• THE INPUT:

>>

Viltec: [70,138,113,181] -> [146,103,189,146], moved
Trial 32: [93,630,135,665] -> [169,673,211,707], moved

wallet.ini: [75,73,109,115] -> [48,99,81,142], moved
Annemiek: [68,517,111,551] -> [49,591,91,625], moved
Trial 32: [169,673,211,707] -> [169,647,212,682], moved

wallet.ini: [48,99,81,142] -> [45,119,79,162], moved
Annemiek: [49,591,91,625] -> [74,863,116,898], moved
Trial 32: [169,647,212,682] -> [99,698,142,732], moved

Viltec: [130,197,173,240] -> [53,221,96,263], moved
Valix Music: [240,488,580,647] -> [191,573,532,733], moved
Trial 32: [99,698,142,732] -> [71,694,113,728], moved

<<
>>

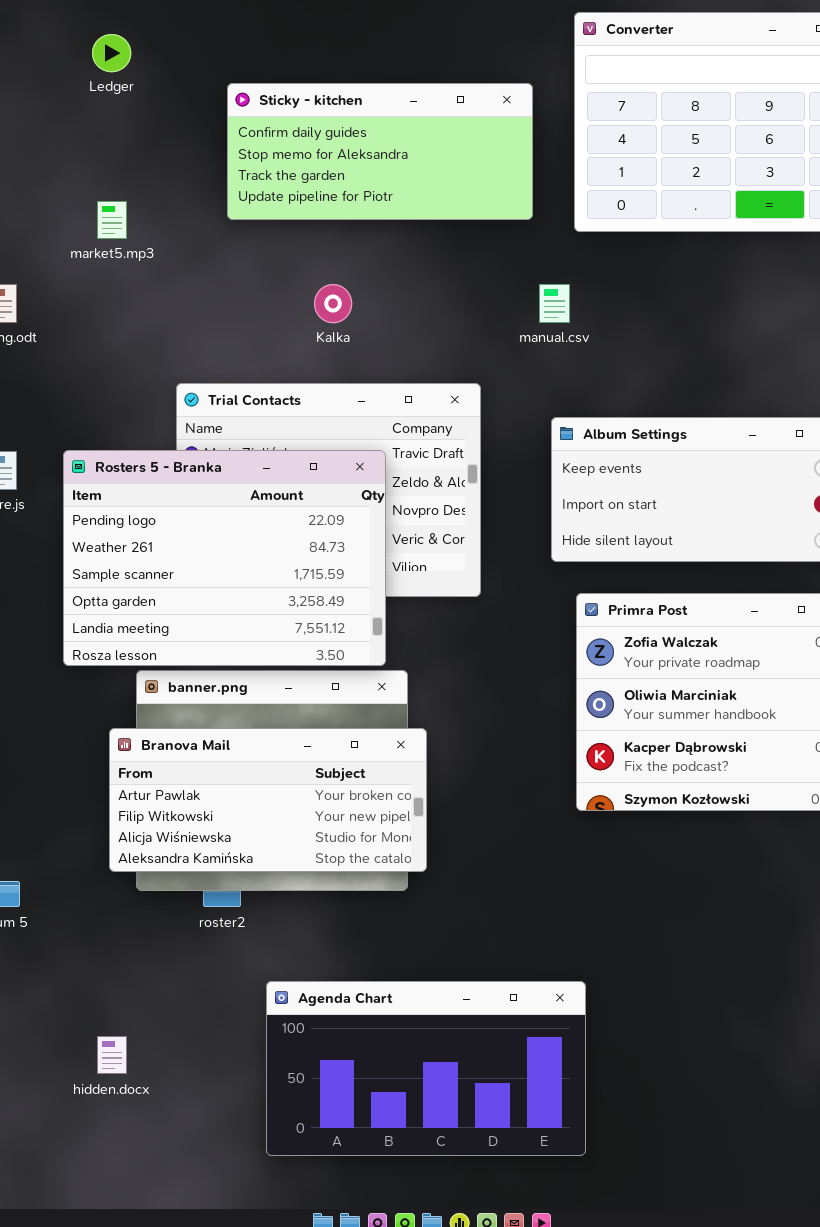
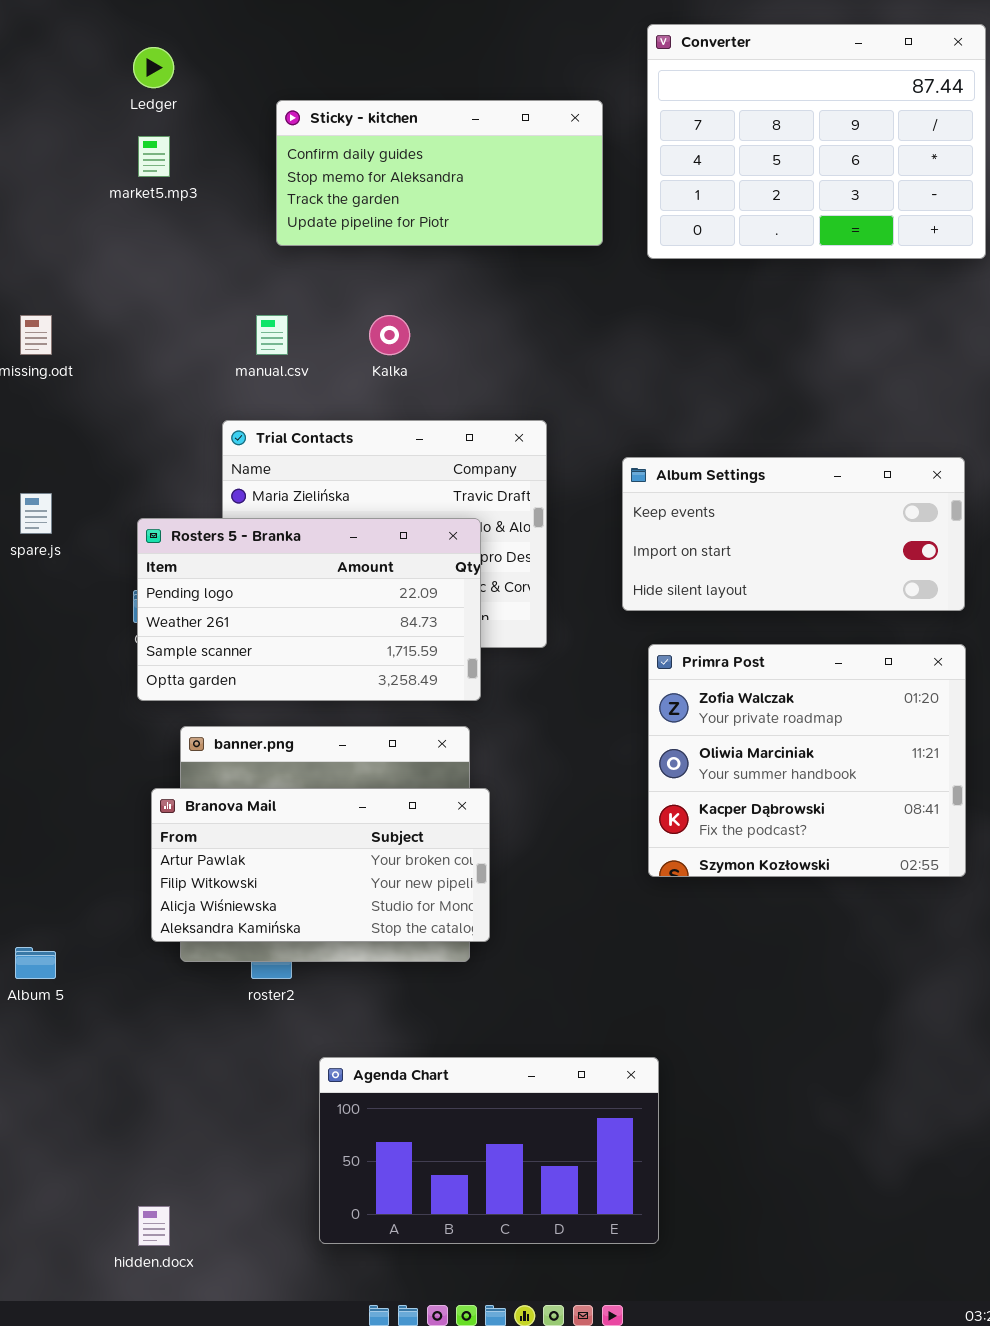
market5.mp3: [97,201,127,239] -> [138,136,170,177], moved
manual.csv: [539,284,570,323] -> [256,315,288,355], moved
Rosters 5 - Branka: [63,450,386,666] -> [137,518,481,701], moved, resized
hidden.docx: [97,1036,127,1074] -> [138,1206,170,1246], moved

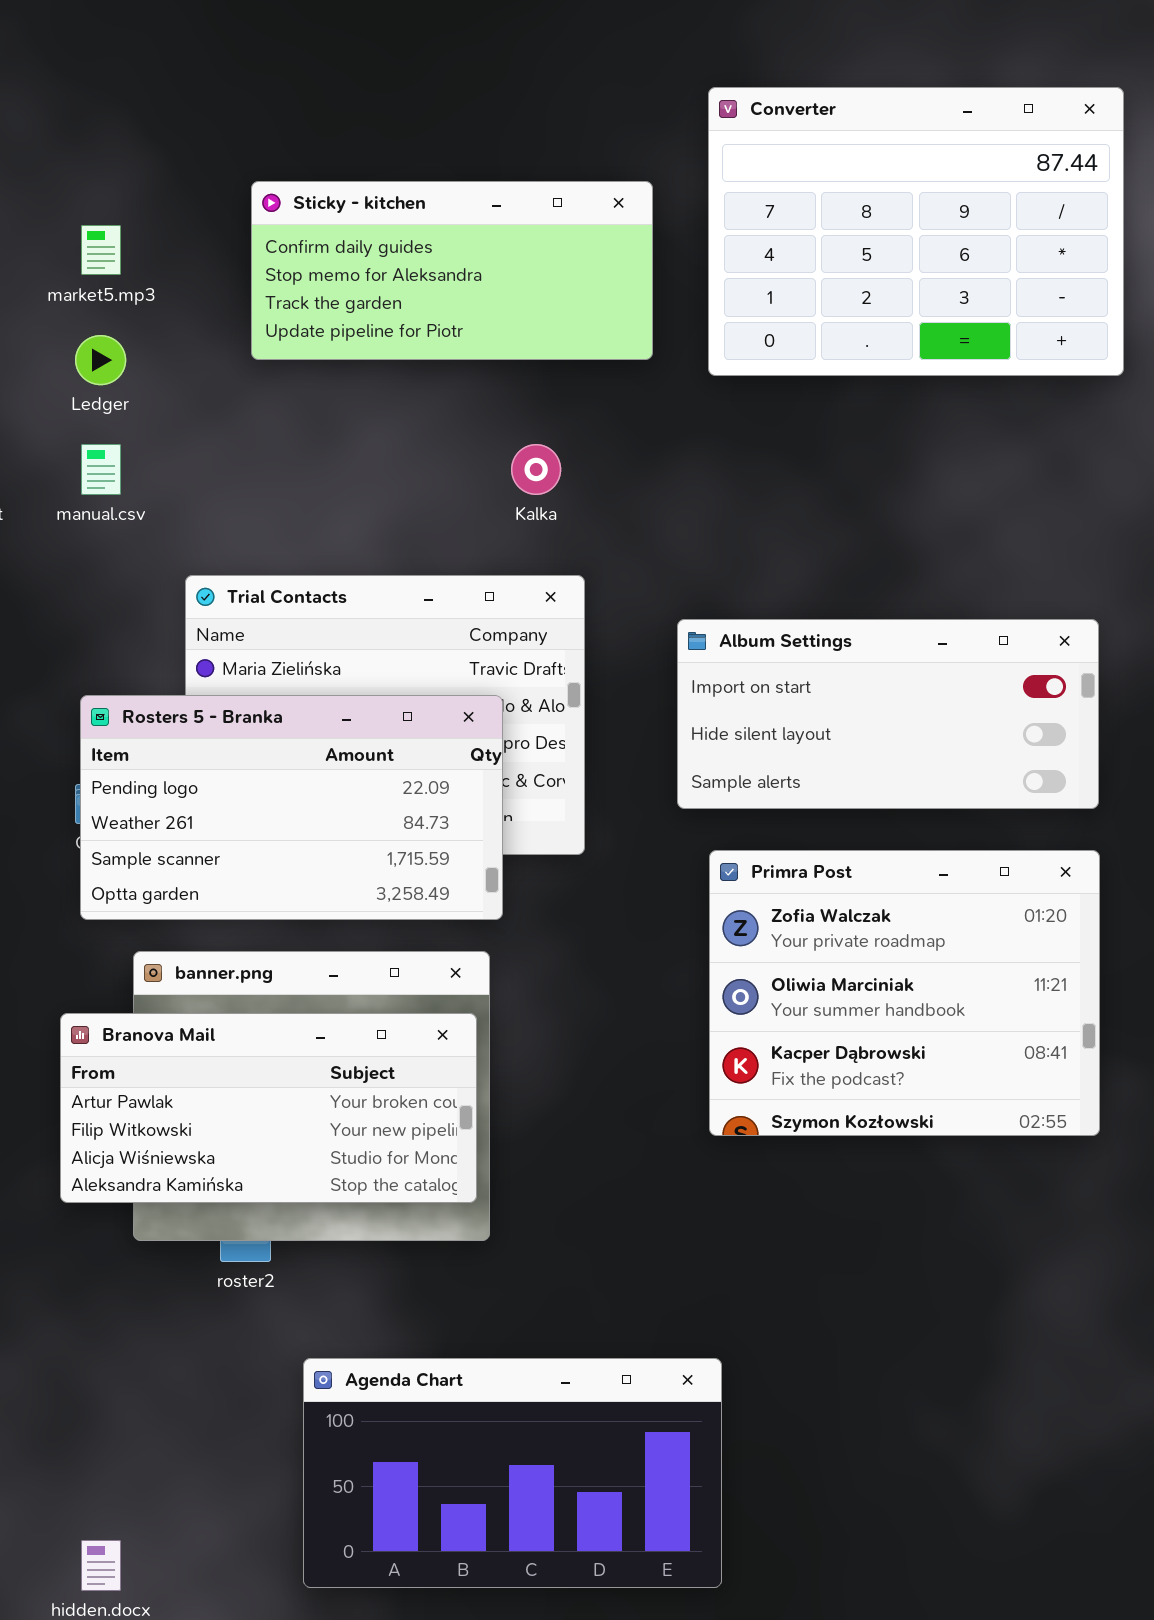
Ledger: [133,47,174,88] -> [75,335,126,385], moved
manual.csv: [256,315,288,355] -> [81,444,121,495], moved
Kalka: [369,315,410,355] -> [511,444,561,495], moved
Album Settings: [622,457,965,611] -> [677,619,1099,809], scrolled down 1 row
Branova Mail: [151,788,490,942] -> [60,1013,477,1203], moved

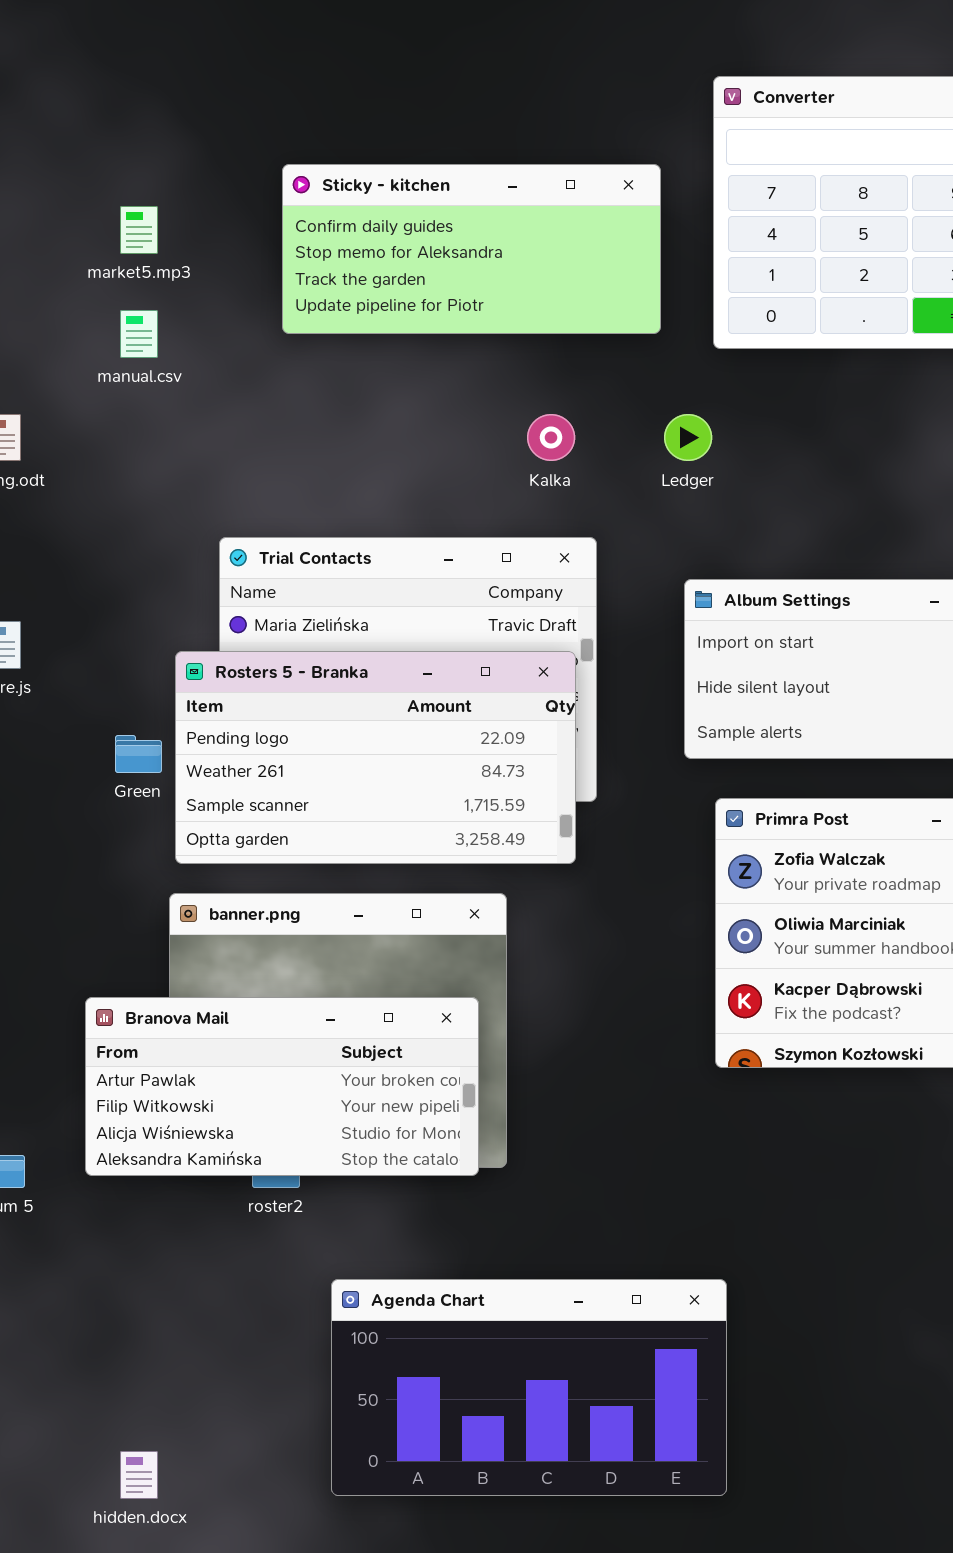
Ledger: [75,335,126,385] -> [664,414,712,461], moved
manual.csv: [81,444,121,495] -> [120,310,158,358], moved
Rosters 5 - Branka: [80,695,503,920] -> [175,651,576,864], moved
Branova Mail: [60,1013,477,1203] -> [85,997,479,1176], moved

<<

The answer must consist of every line above that contains the word "Viltec".

• ANSWER SECTION:
Viltec: [70,138,113,181] -> [146,103,189,146], moved
Viltec: [130,197,173,240] -> [53,221,96,263], moved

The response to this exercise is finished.